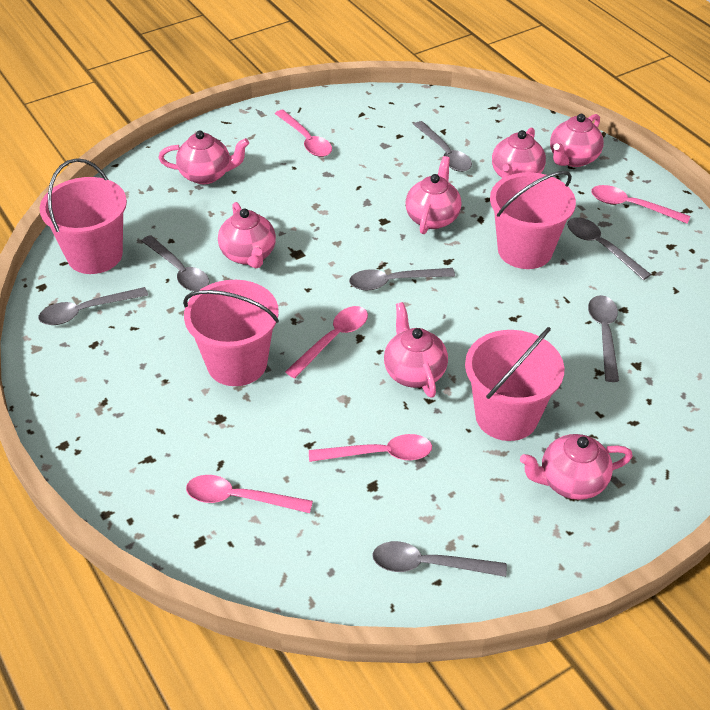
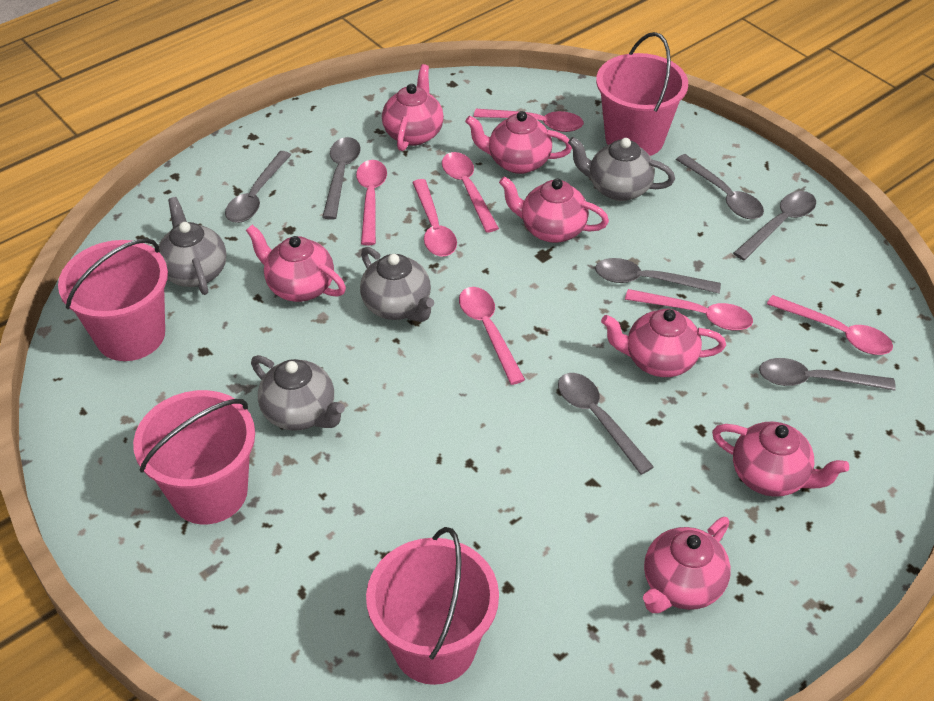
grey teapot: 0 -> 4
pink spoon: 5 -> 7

-=-=-=-=-

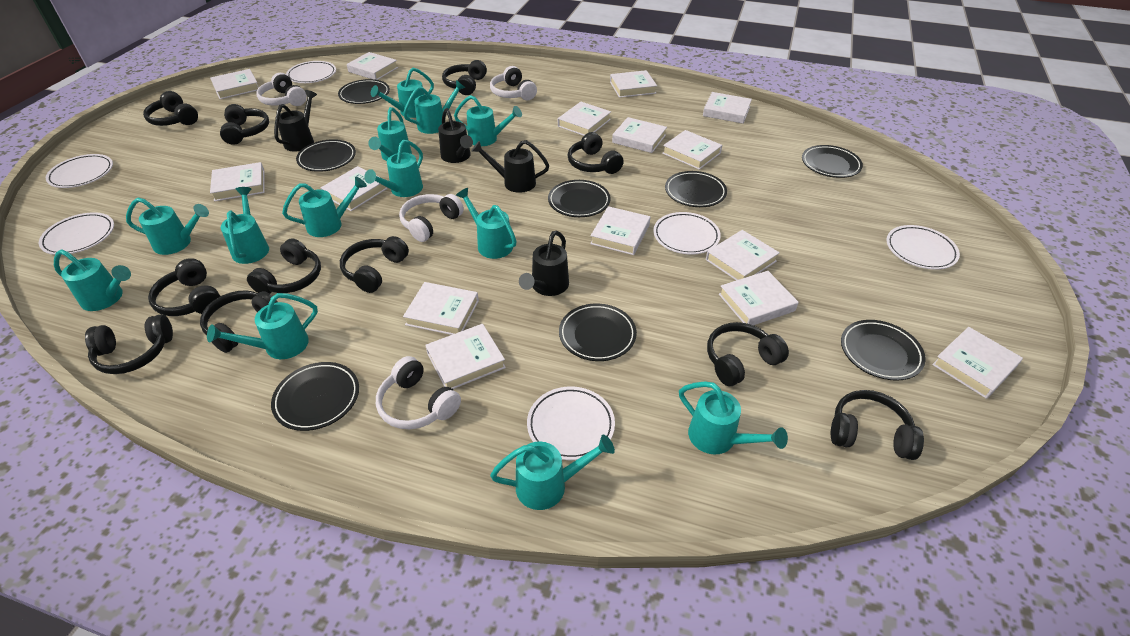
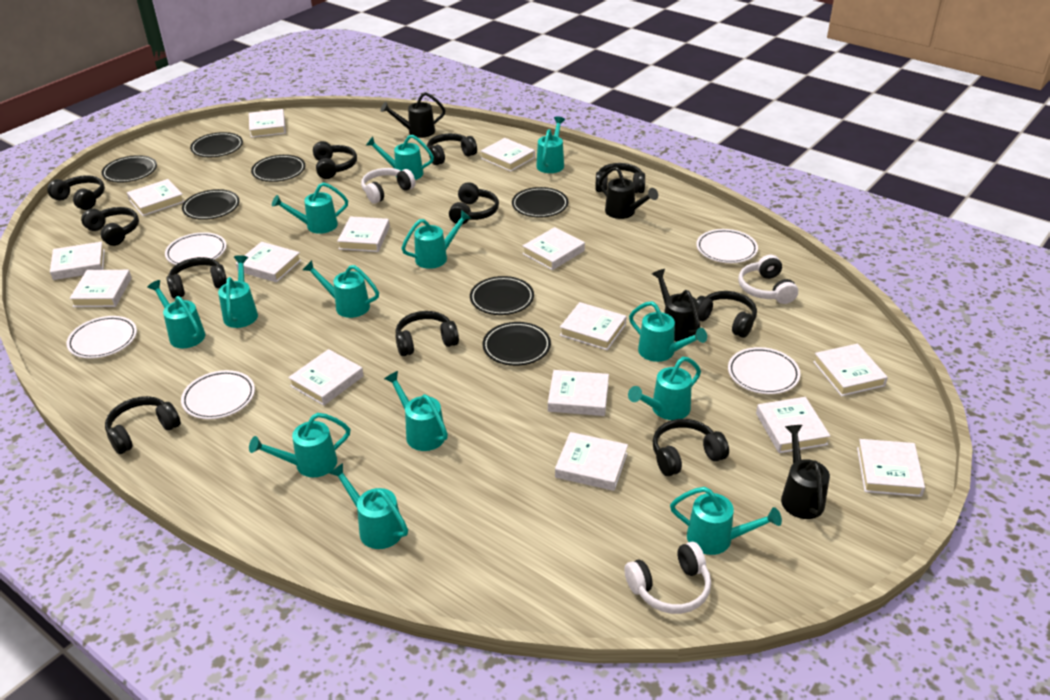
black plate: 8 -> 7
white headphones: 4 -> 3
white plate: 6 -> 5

-=-=-=-=-

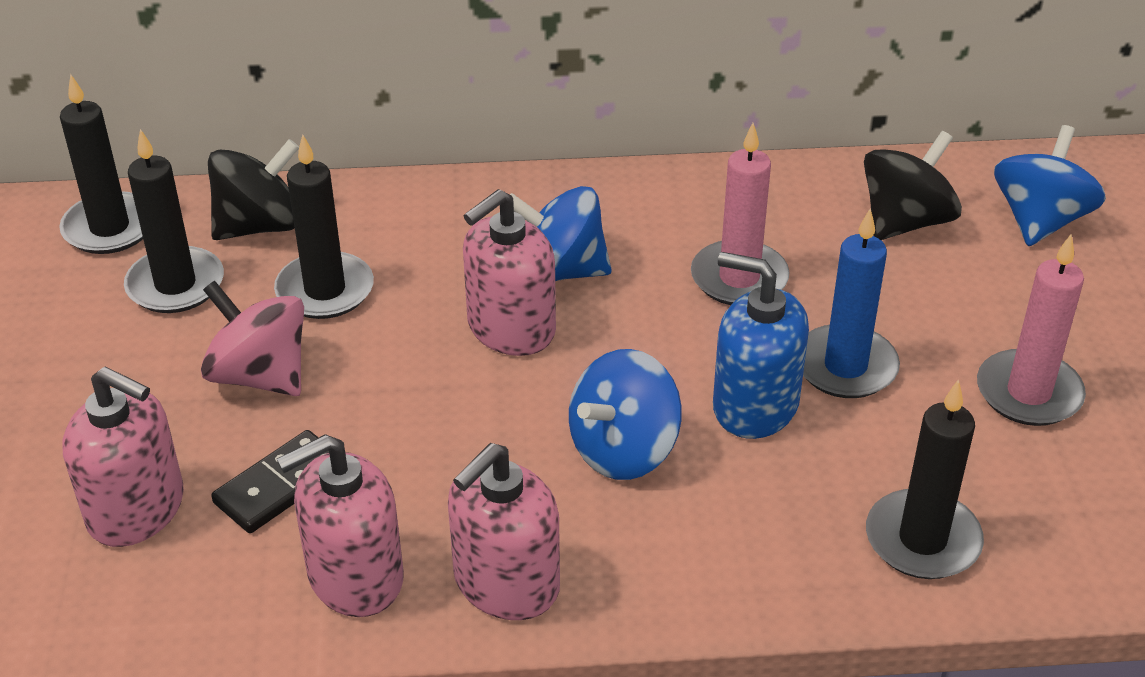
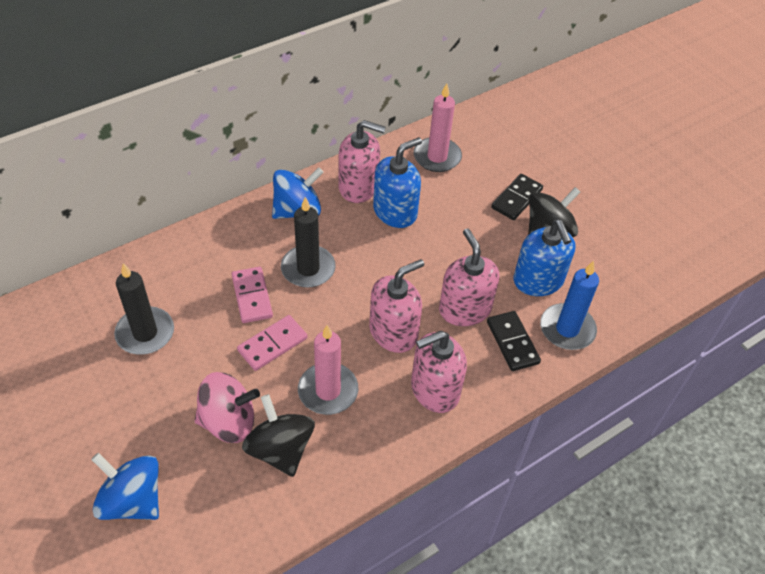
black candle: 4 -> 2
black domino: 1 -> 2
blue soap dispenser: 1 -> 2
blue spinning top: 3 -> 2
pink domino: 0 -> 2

-=-=-=-=-

» **Description of the task**: Reproduce, character for character, only the lines of the preceding data that start at the line with "black plate: 8 -> 7" and end at the line with "white plate: 6 -> 5", both included.

» **Your response**:
black plate: 8 -> 7
white headphones: 4 -> 3
white plate: 6 -> 5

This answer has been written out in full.